■ INSTRUCTIONS TO FOLLOW ■
Repeat verbatim each line from the line with "Someone put down the PURPLE MUSHROOM" to the end of the entries. Pictures do not belong in the copy.

Segment Open

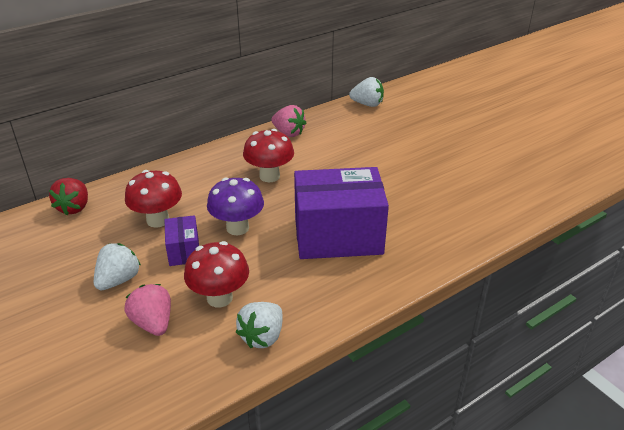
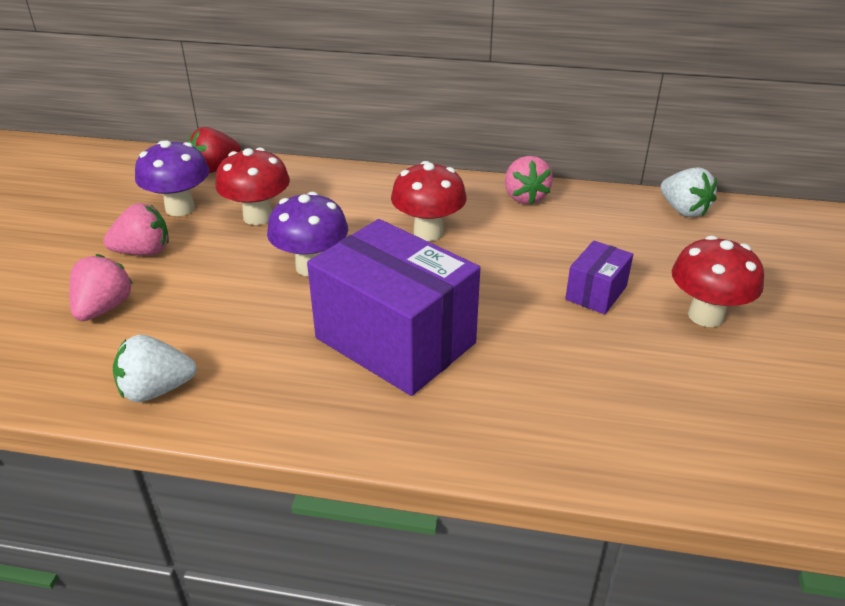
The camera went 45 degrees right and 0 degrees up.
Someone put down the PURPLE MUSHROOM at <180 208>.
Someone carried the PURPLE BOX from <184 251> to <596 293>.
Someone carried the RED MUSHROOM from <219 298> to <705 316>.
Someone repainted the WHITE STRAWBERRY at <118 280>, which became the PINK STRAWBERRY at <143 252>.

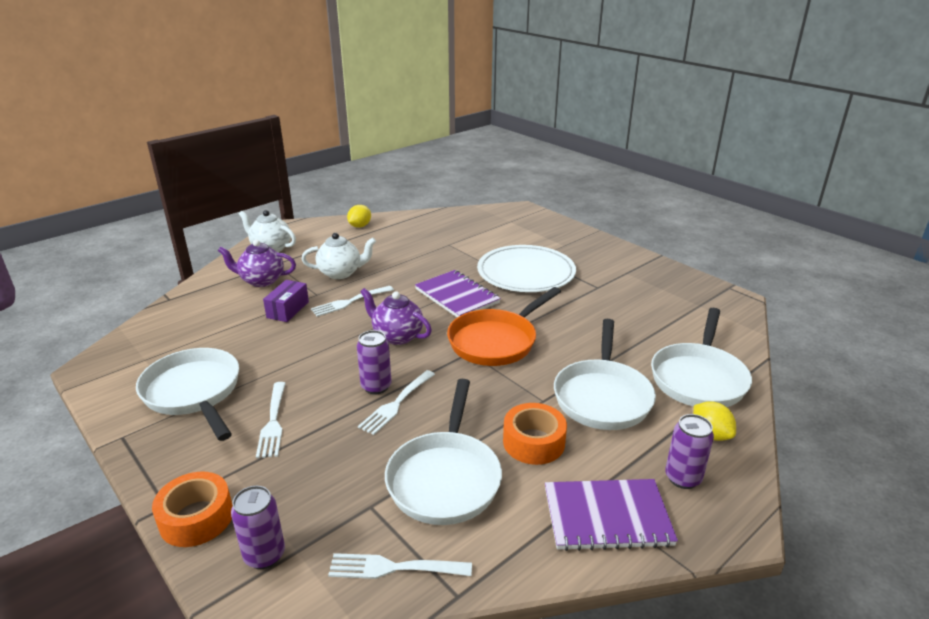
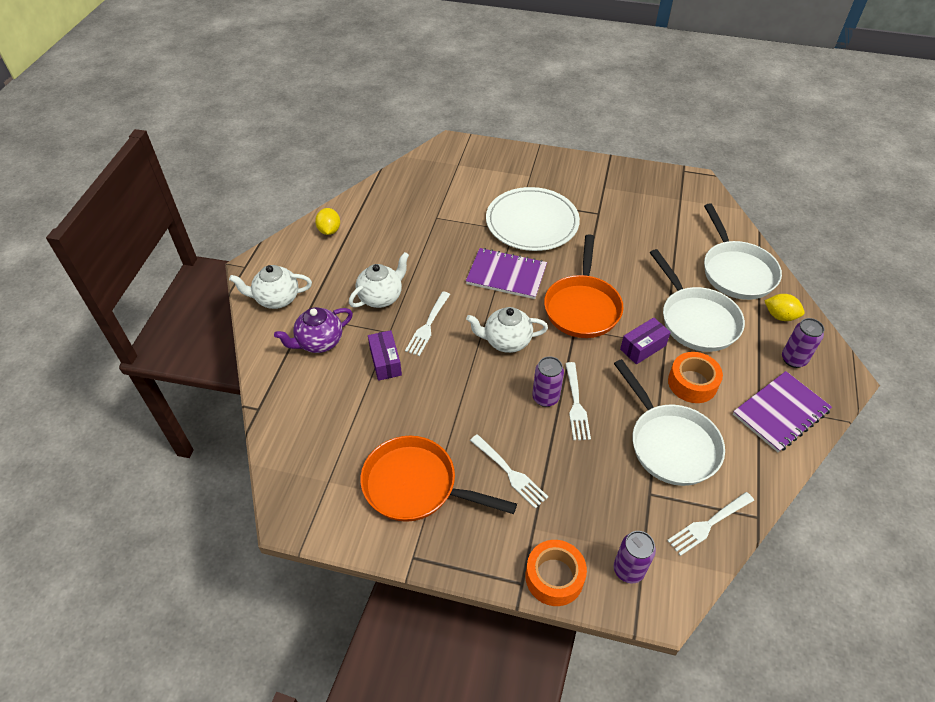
The camera went 35 degrees left and 20 degrees up.
Someone put down the PURPLE BOX at <643 347>.
Someone repainted the WHITE PAN at <194 392>, which became the ORANGE PAN at <416 485>.
Someone repainted the PURPLE TEAPOT at <397 336>, which became the WHITE TEAPOT at <506 341>.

Segment Closed

■ RESPONSE TO THIS EXERCISE ■
Someone put down the PURPLE MUSHROOM at <180 208>.
Someone carried the PURPLE BOX from <184 251> to <596 293>.
Someone carried the RED MUSHROOM from <219 298> to <705 316>.
Someone repainted the WHITE STRAWBERRY at <118 280>, which became the PINK STRAWBERRY at <143 252>.

The camera went 35 degrees left and 20 degrees up.
Someone put down the PURPLE BOX at <643 347>.
Someone repainted the WHITE PAN at <194 392>, which became the ORANGE PAN at <416 485>.
Someone repainted the PURPLE TEAPOT at <397 336>, which became the WHITE TEAPOT at <506 341>.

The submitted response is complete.